↓↓↓

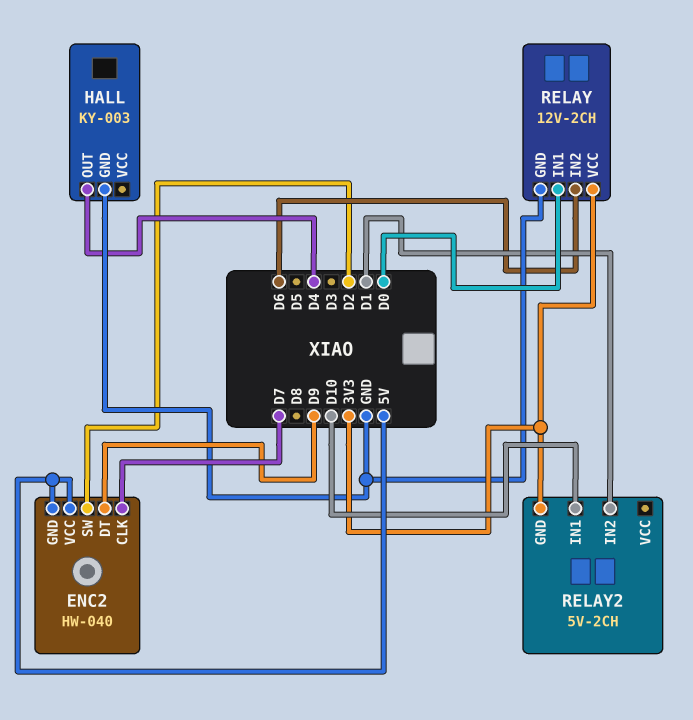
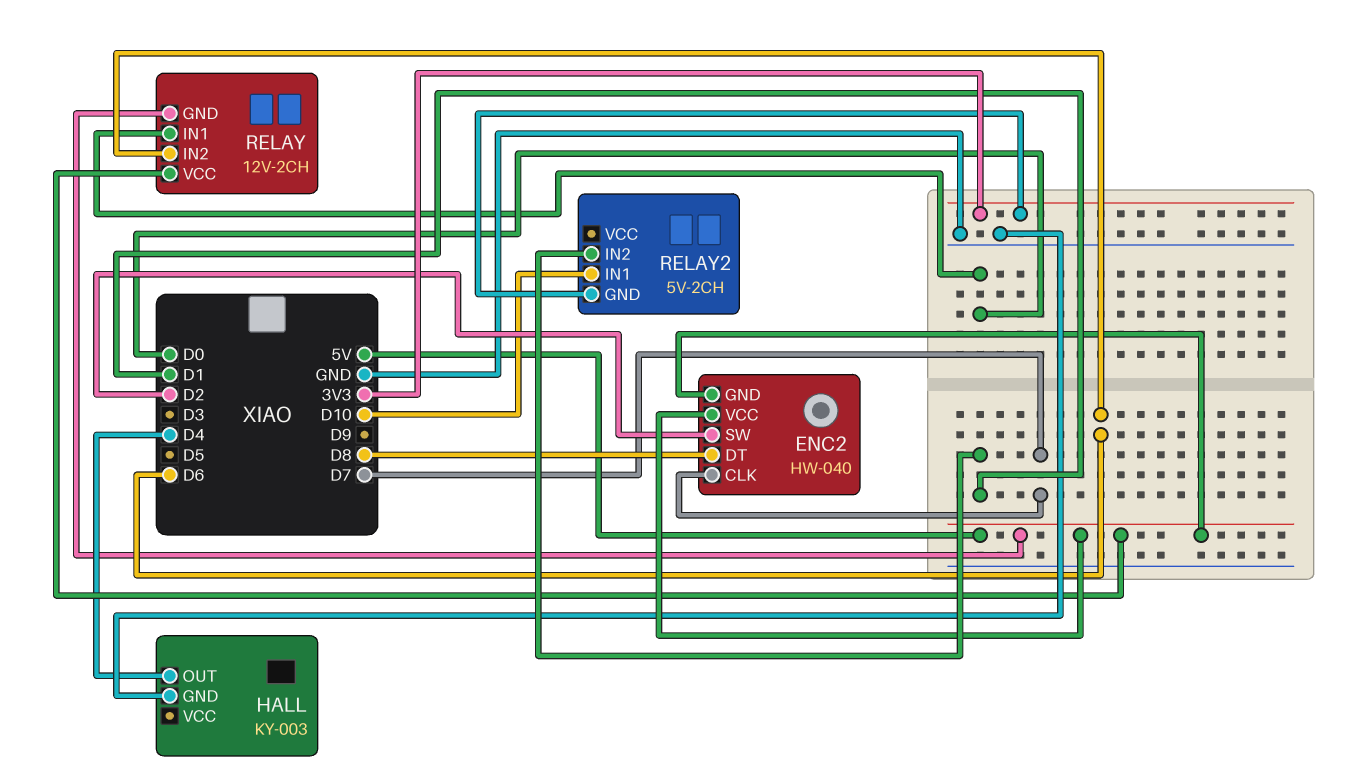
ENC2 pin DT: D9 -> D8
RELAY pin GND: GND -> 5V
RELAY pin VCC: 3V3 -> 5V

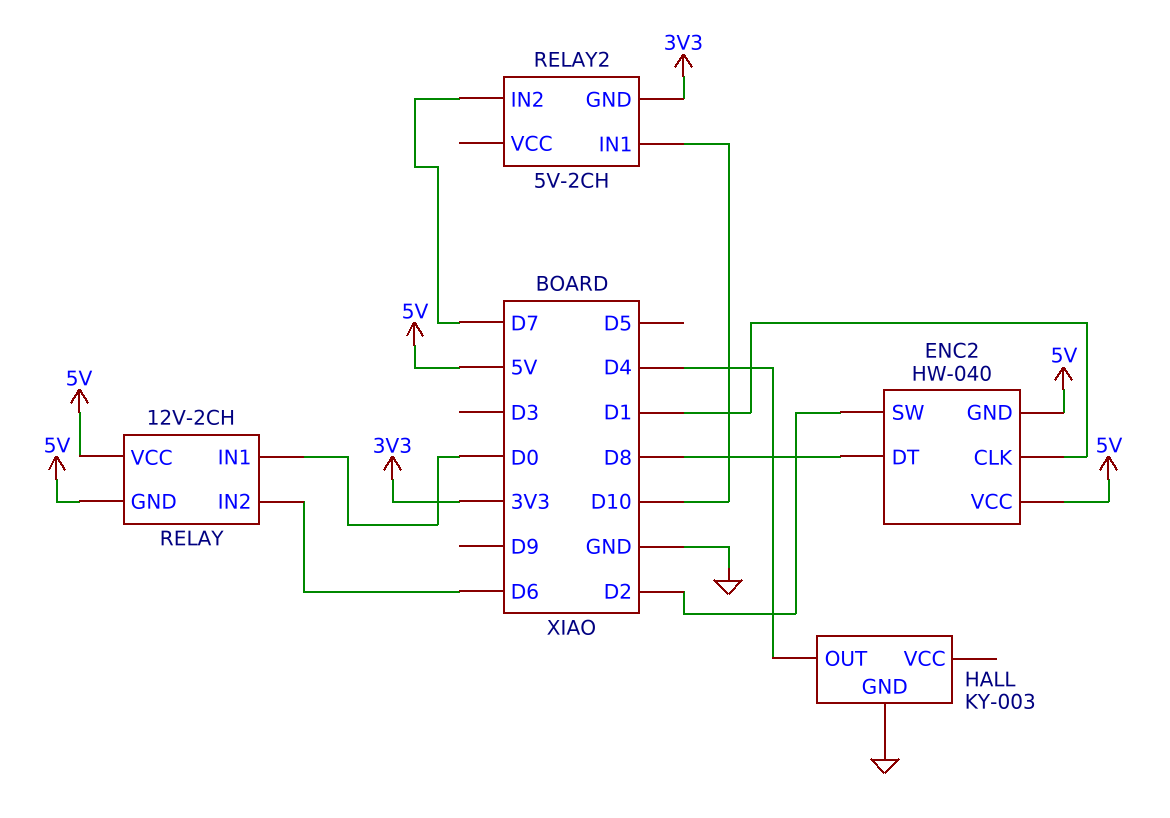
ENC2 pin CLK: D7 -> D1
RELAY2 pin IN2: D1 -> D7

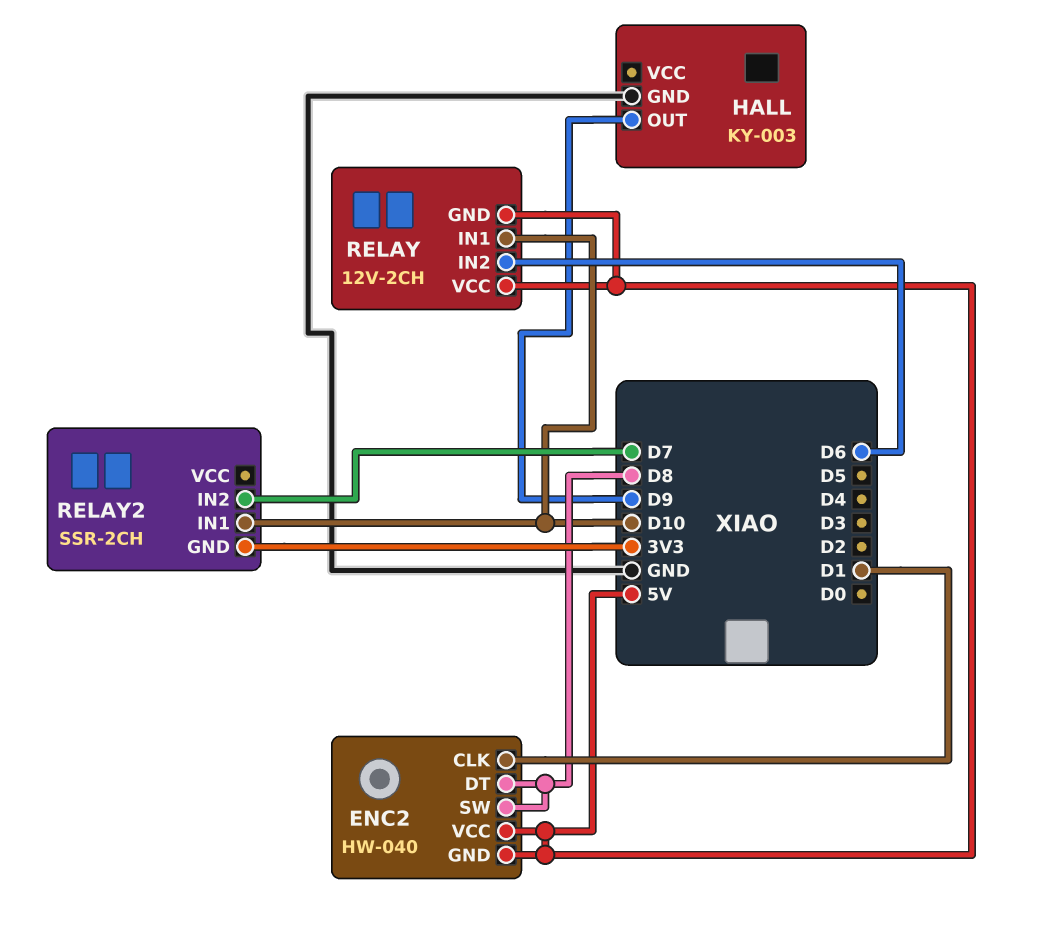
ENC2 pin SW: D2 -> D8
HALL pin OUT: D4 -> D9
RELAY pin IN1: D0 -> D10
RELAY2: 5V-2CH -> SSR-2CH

↑↑↑

| TO DO |
The data above should be repeated exactly, minus any pictures.

| EXPECTED OUTPUT |
ENC2 pin DT: D9 -> D8
RELAY pin GND: GND -> 5V
RELAY pin VCC: 3V3 -> 5V

ENC2 pin CLK: D7 -> D1
RELAY2 pin IN2: D1 -> D7

ENC2 pin SW: D2 -> D8
HALL pin OUT: D4 -> D9
RELAY pin IN1: D0 -> D10
RELAY2: 5V-2CH -> SSR-2CH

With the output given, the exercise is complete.